##### The data #####
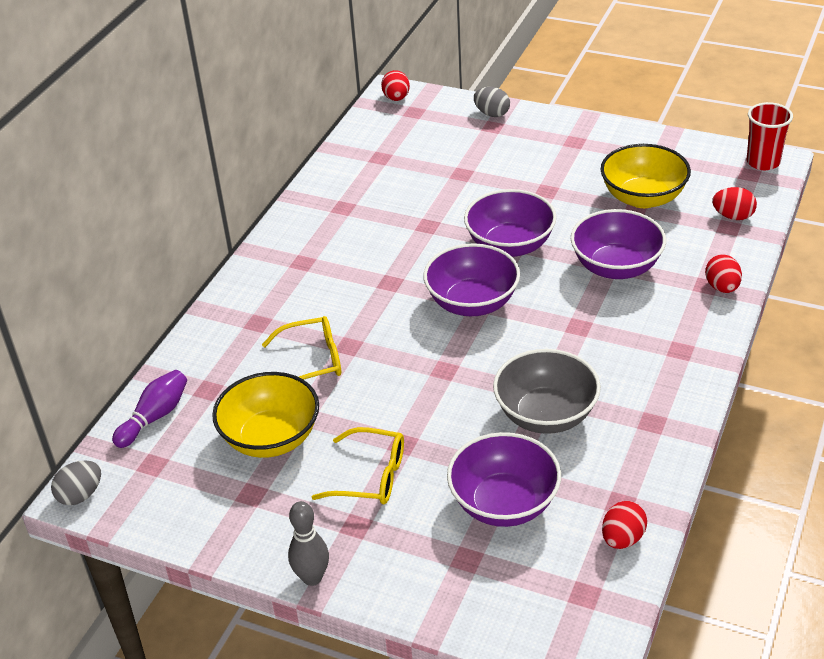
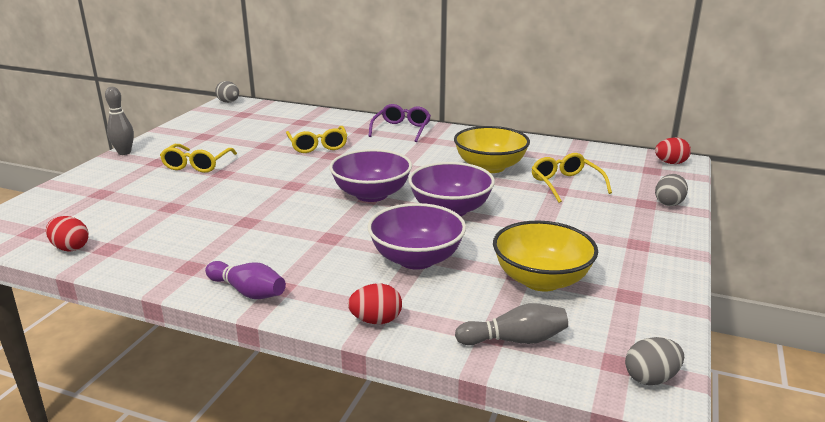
camera: 85 degrees right, 15 degrees down
(155, 417) = (282, 112): purple bowling pin -> purple bowling pin (248, 292)
(261, 285) = (401, 129): none -> purple glasses
(271, 438) = (249, 138): yellow bowl -> yellow bowl (490, 167)
(447, 167) = (565, 184): none -> yellow glasses
(504, 503) = (141, 205): purple bowl -> none
(546, 415) = (224, 221): grey bowl -> none
(733, 216) = (515, 340): red egg -> grey bowling pin
(763, 162) = (651, 378): red cup -> grey egg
#####
§ Problem description: Output exactly what runs from the line with "(733, 216) = (515, 340): red" to the final line above, both lines included, and nothing else.

§ Task response:
(733, 216) = (515, 340): red egg -> grey bowling pin
(763, 162) = (651, 378): red cup -> grey egg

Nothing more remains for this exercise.